• _To do_: Restate word for word each line from the one containing "RTC1 pin GND: GND -> VIN" through the end of the material, and nothing more. Drop every picture.

☆ ☆ ☆ ☆ ☆ ☆ ☆

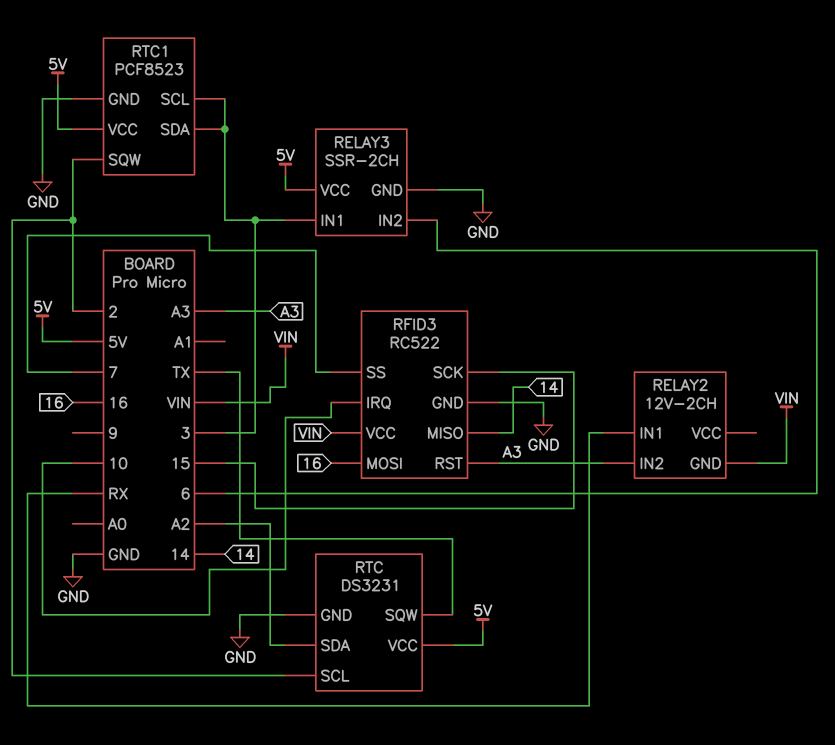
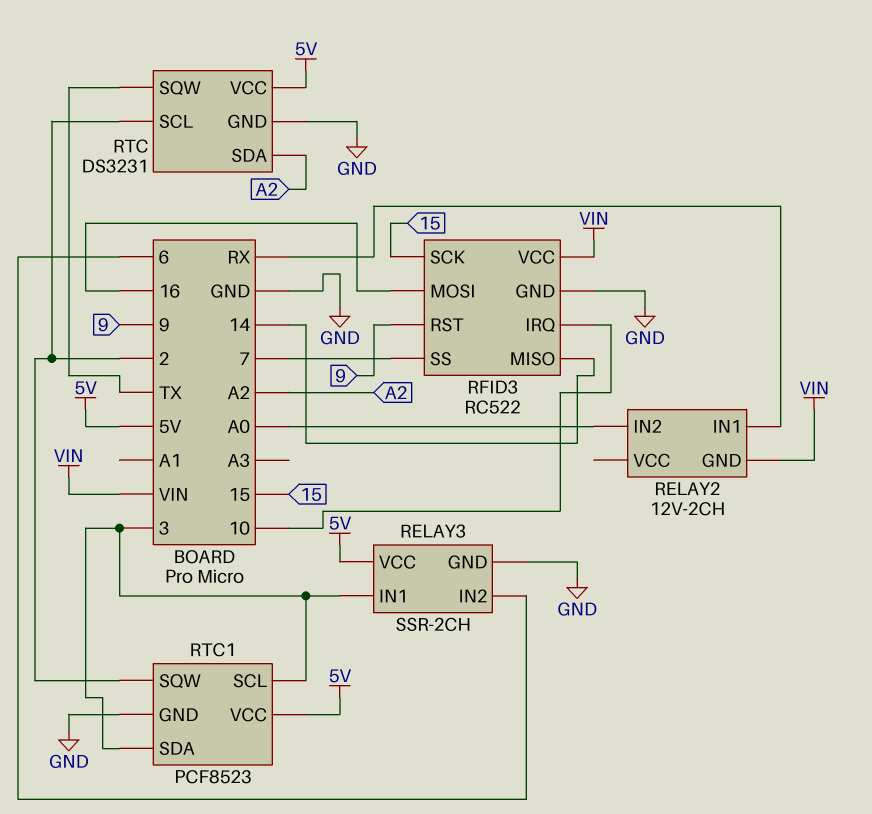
RELAY2 pin IN2: A3 -> A0
RFID3 pin RST: A3 -> 9

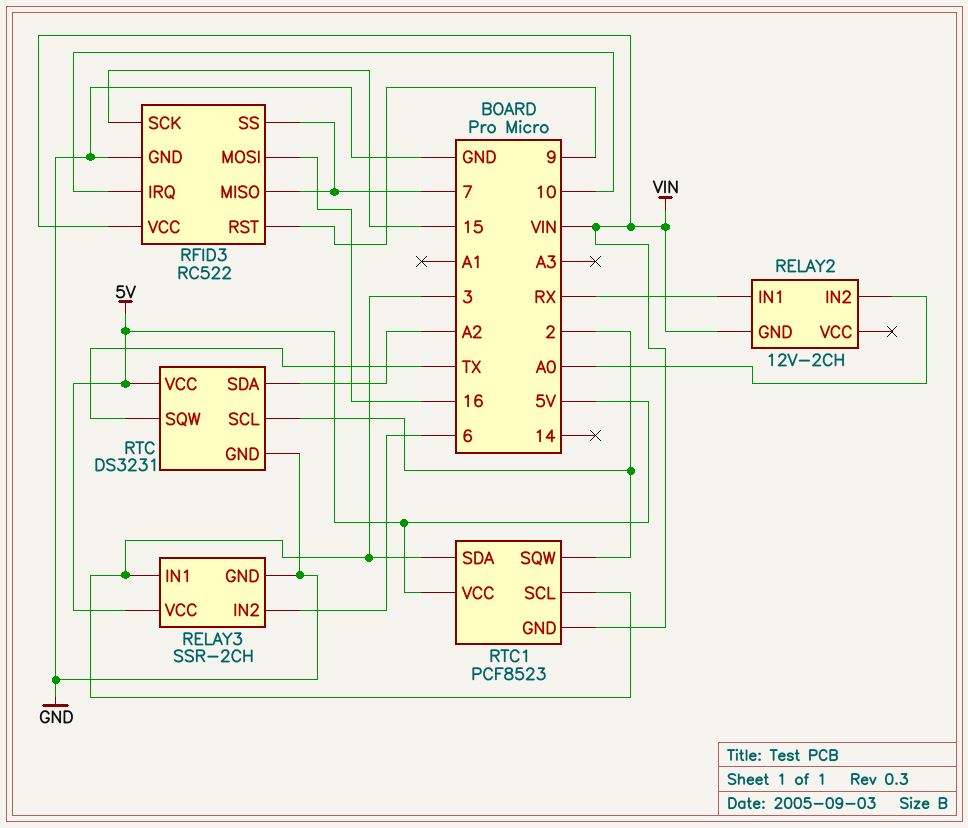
RFID3 pin MISO: 14 -> 7
RTC1 pin GND: GND -> VIN

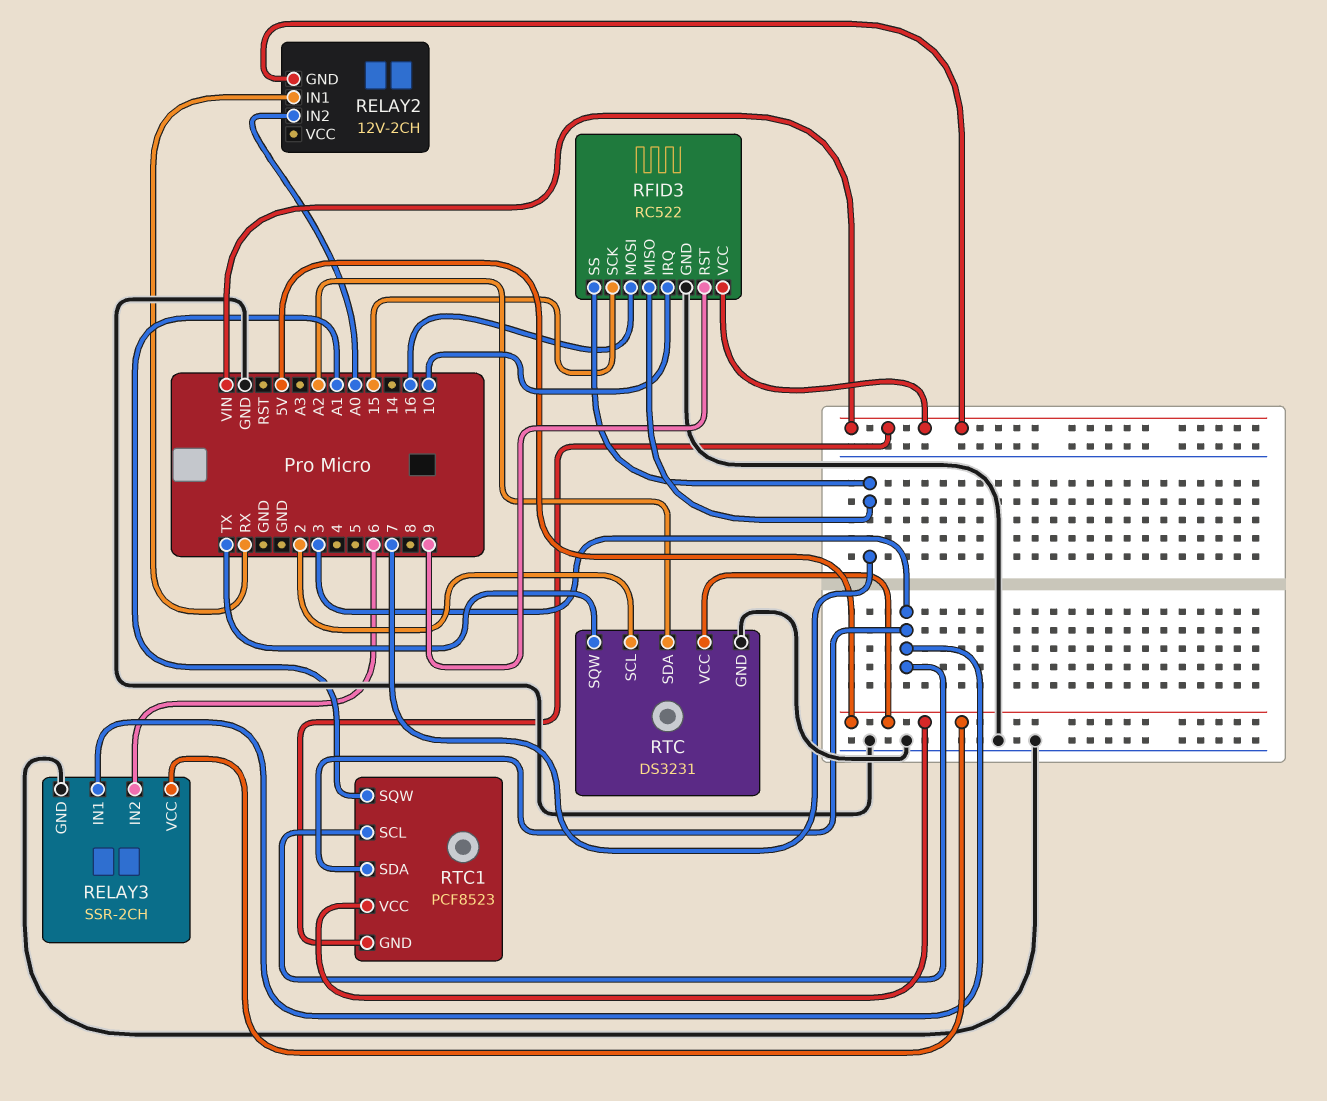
RTC1 pin SQW: 2 -> A1

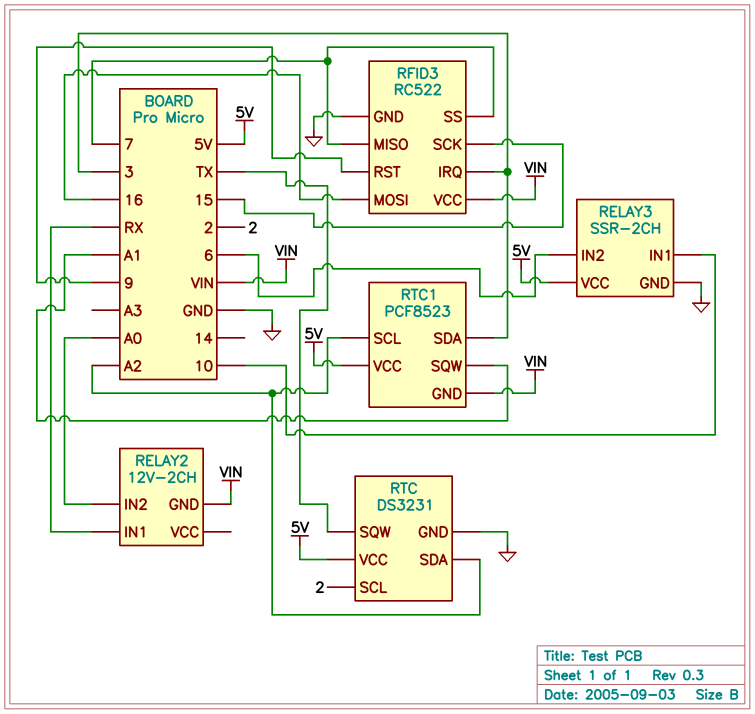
RELAY3 pin IN1: 3 -> 10
RFID3 pin IRQ: 10 -> 3
RTC1 pin SCL: 3 -> A2

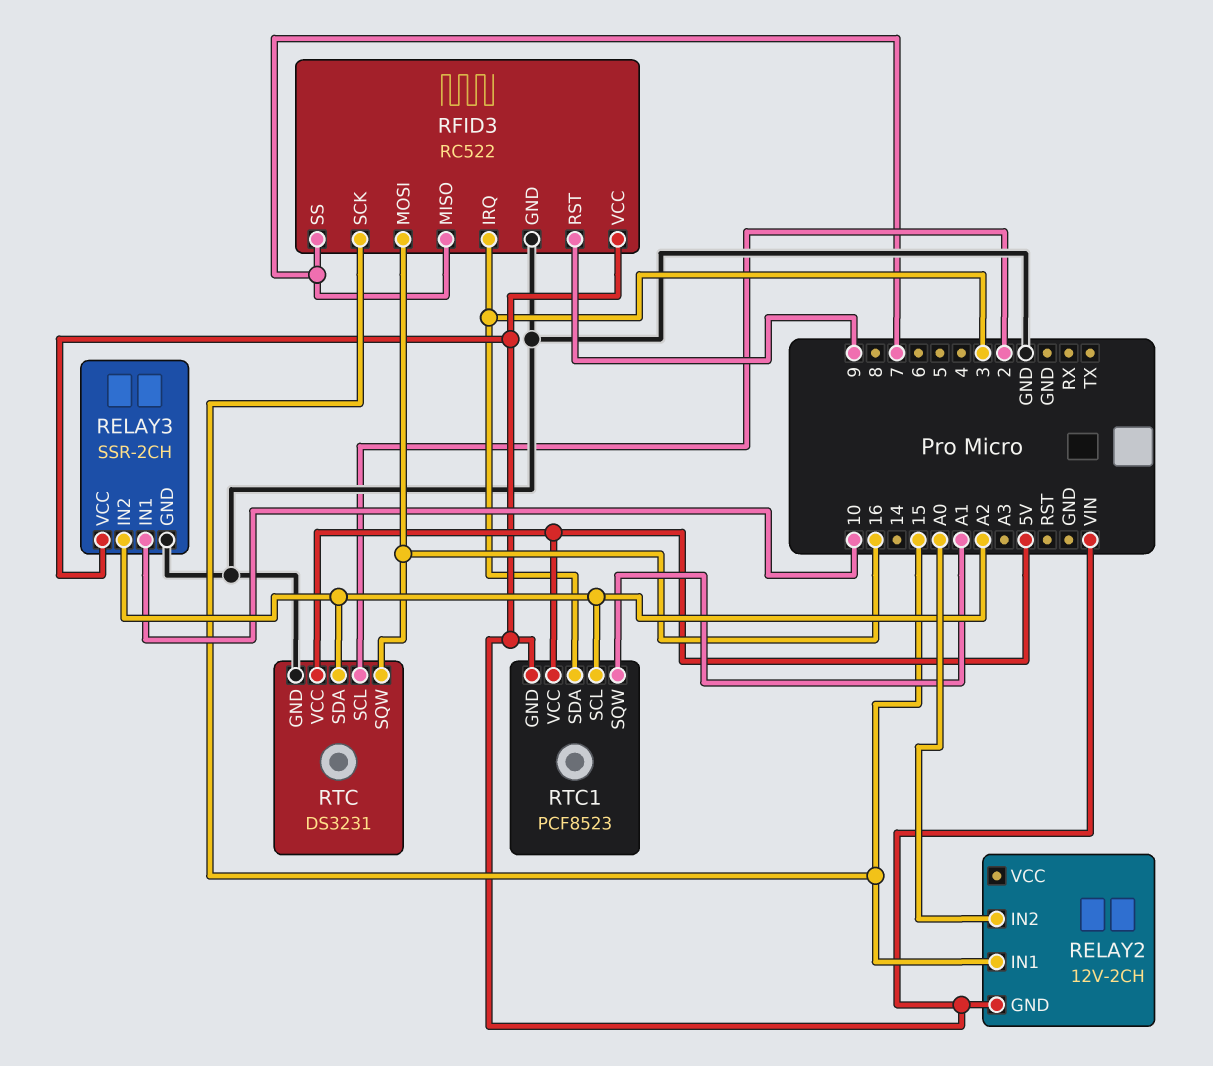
RELAY2 pin IN1: RX -> 15
RELAY3 pin IN2: 6 -> A2
RELAY3 pin VCC: 5V -> VIN
RTC pin SQW: TX -> 16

☆ ☆ ☆ ☆ ☆ ☆ ☆

• _Answer to the problem_:
RTC1 pin GND: GND -> VIN

RTC1 pin SQW: 2 -> A1

RELAY3 pin IN1: 3 -> 10
RFID3 pin IRQ: 10 -> 3
RTC1 pin SCL: 3 -> A2

RELAY2 pin IN1: RX -> 15
RELAY3 pin IN2: 6 -> A2
RELAY3 pin VCC: 5V -> VIN
RTC pin SQW: TX -> 16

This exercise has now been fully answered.